Scene change data
+++
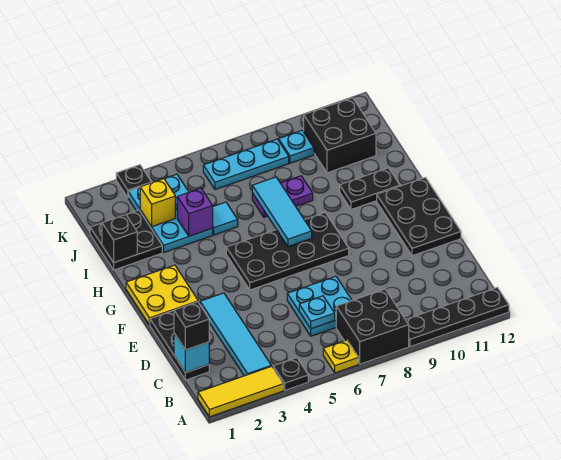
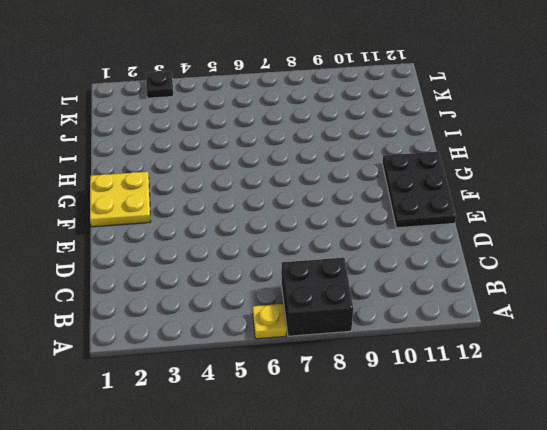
none -> yellow tile A1:A3 level 1
none -> black plate A4 level 1
none -> black plate A9:A12 level 1

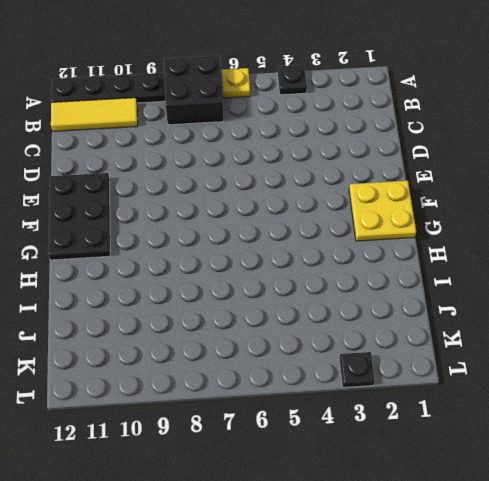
yellow tile B10:B12 level 1 -> yellow tile A1:A3 level 1
none -> cyan tile B3:E3 level 1
none -> black plate C1:E1 level 1
none -> cyan plate C6:D7 level 1

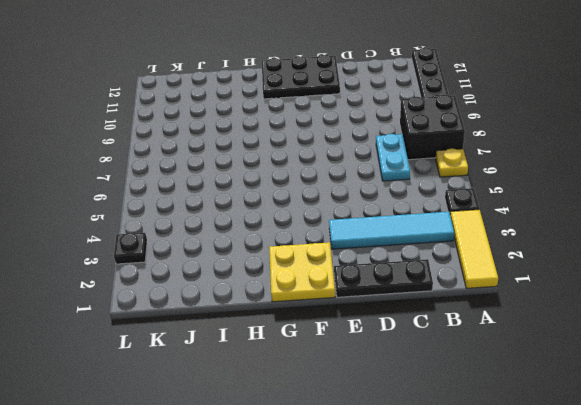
cyan plate C6:C7 level 1 -> cyan plate C6:D7 level 1
none -> black plate F5:G8 level 1
none -> black plate H10:H11 level 1
none -> black plate I1:J2 level 1

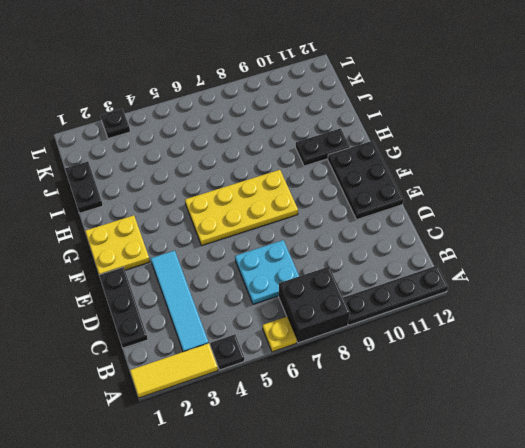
yellow plate F5:G8 level 1 -> black plate F5:G8 level 1
black plate I1:J1 level 1 -> black plate I1:J2 level 1
none -> cyan plate I3:K4 level 1
none -> cyan tile I5 level 1
none -> purple plate I7:I8 level 1

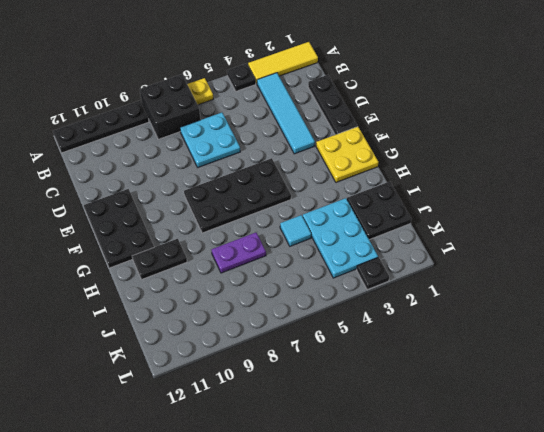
none -> black brick J10:K11 level 1
none -> cyan plate K6:K8 level 1
none -> cyan plate K9 level 1

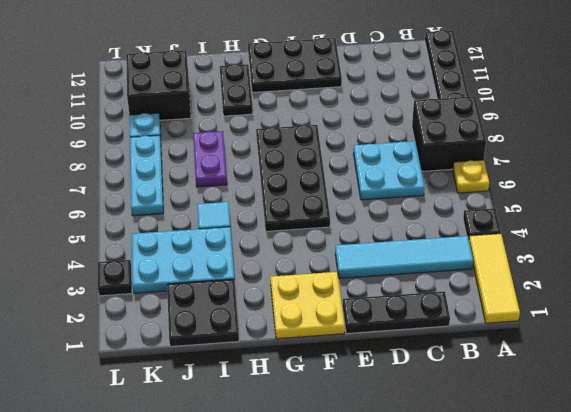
none -> cyan brick C1 level 2
none -> cyan plate C6 level 2
none -> cyan tile G7:I7 level 2

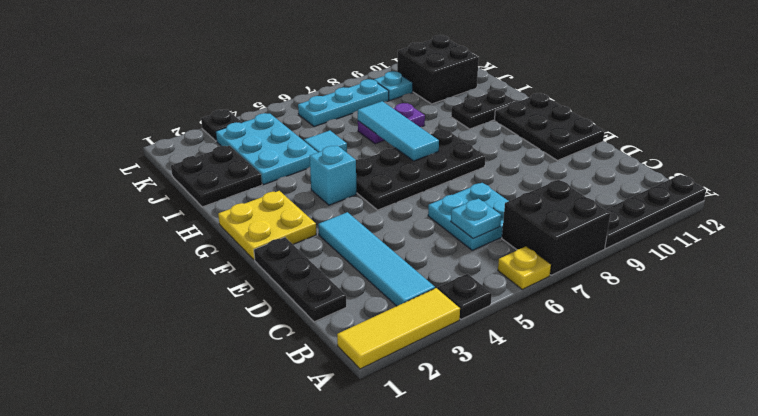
cyan brick G4 level 1 -> cyan brick C1 level 2
none -> black brick I1 level 2
none -> purple brick I4 level 2
none -> yellow brick J3 level 2

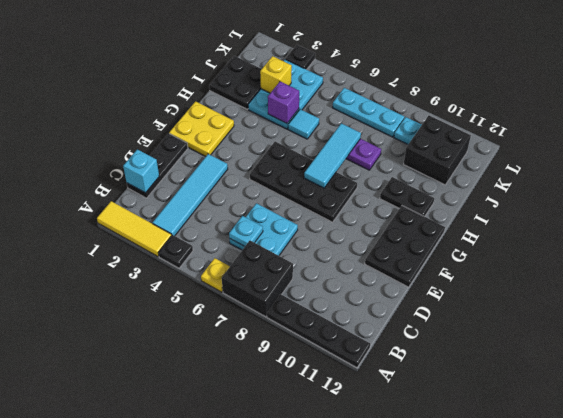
none -> black brick I1 level 2
none -> black brick C1 level 3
+++
• _REQUIREMENT_:
Find the line containing "none -> cyan tile G7:I7 level 2", then extract it and every line after it to the end of the data above, exactly and nothing else, without pictures.

• _TASK RESULT_:
none -> cyan tile G7:I7 level 2

cyan brick G4 level 1 -> cyan brick C1 level 2
none -> black brick I1 level 2
none -> purple brick I4 level 2
none -> yellow brick J3 level 2

none -> black brick I1 level 2
none -> black brick C1 level 3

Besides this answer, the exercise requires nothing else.